What do the lines say from the one containing "white brick A5:A7" to the end of the records? Restate them word for word, and only those.

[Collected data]
----

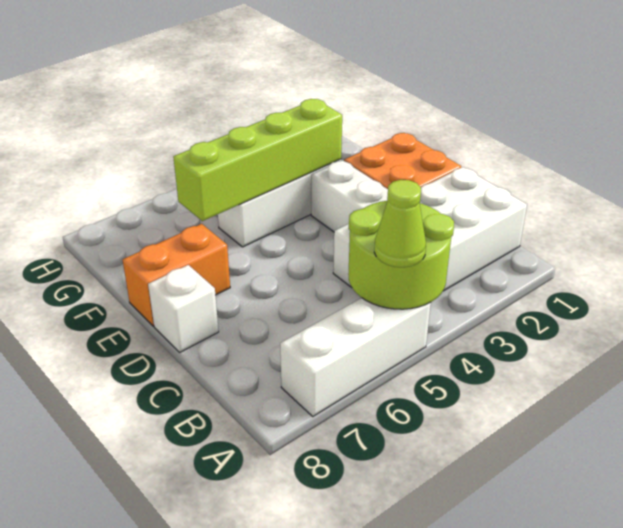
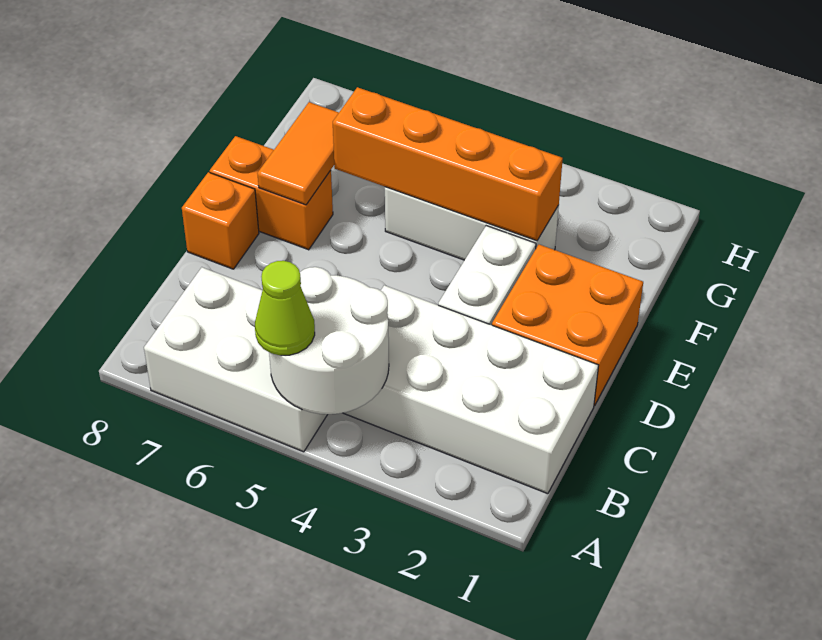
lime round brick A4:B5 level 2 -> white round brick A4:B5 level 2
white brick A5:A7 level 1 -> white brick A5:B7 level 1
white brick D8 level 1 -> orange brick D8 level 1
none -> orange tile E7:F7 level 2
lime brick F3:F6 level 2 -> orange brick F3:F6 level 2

----

SOLVED PROBLEM –
white brick A5:A7 level 1 -> white brick A5:B7 level 1
white brick D8 level 1 -> orange brick D8 level 1
none -> orange tile E7:F7 level 2
lime brick F3:F6 level 2 -> orange brick F3:F6 level 2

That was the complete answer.